● **Data extracts**:

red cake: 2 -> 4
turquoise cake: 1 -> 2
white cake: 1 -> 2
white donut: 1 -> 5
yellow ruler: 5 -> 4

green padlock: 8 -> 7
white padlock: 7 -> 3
...
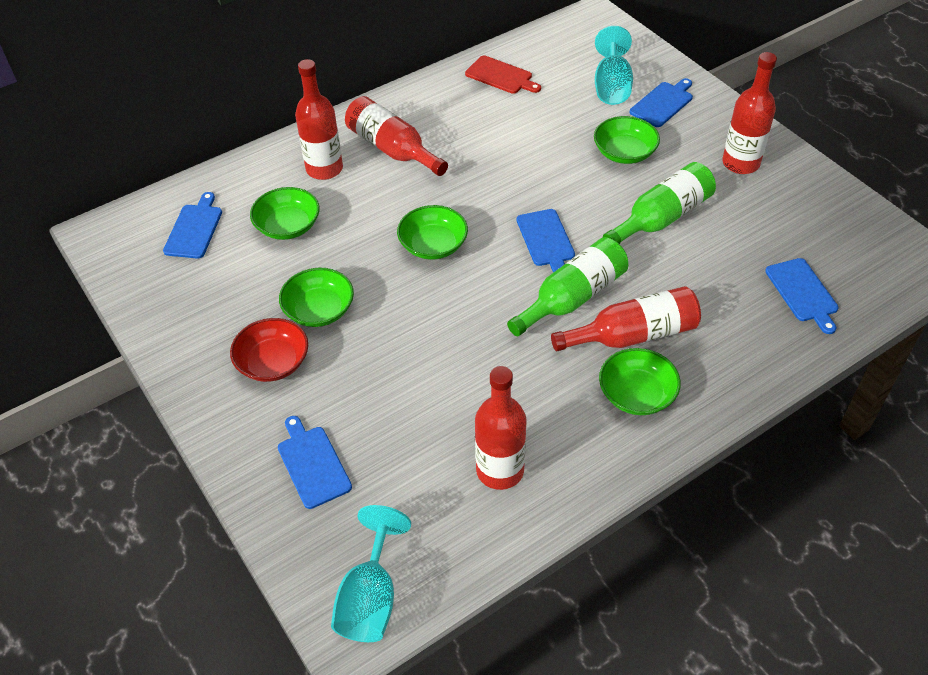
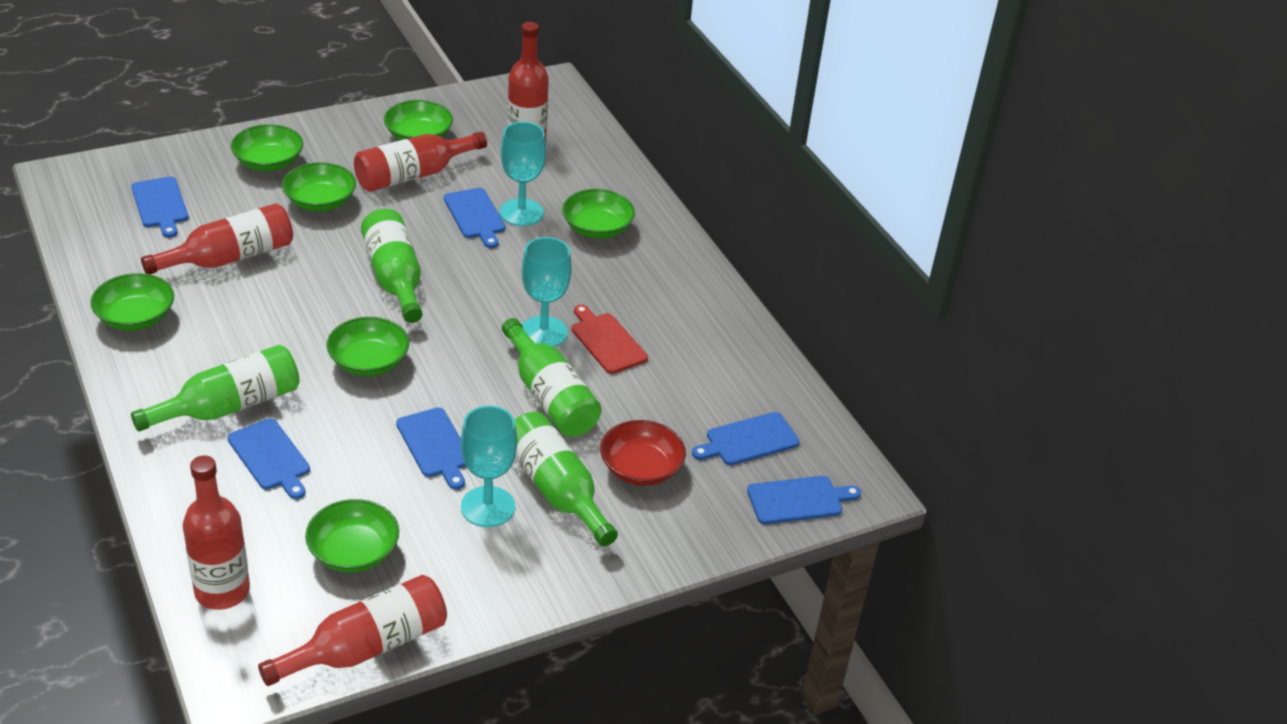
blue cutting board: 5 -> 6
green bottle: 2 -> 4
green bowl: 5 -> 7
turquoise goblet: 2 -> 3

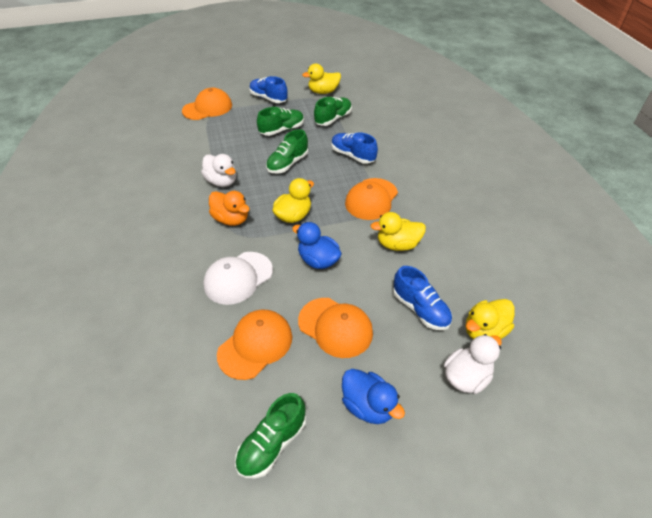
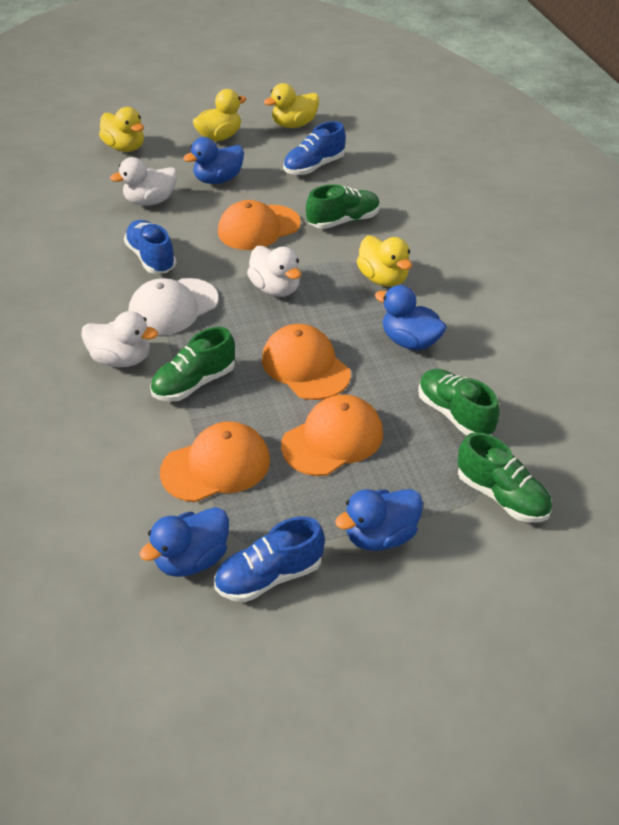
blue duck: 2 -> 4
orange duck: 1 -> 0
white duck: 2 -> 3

● **Exercise requirements**: What lines in the data above carry "white"? Return them all.

● **The completed task**:
white cake: 1 -> 2
white donut: 1 -> 5
white padlock: 7 -> 3
white duck: 2 -> 3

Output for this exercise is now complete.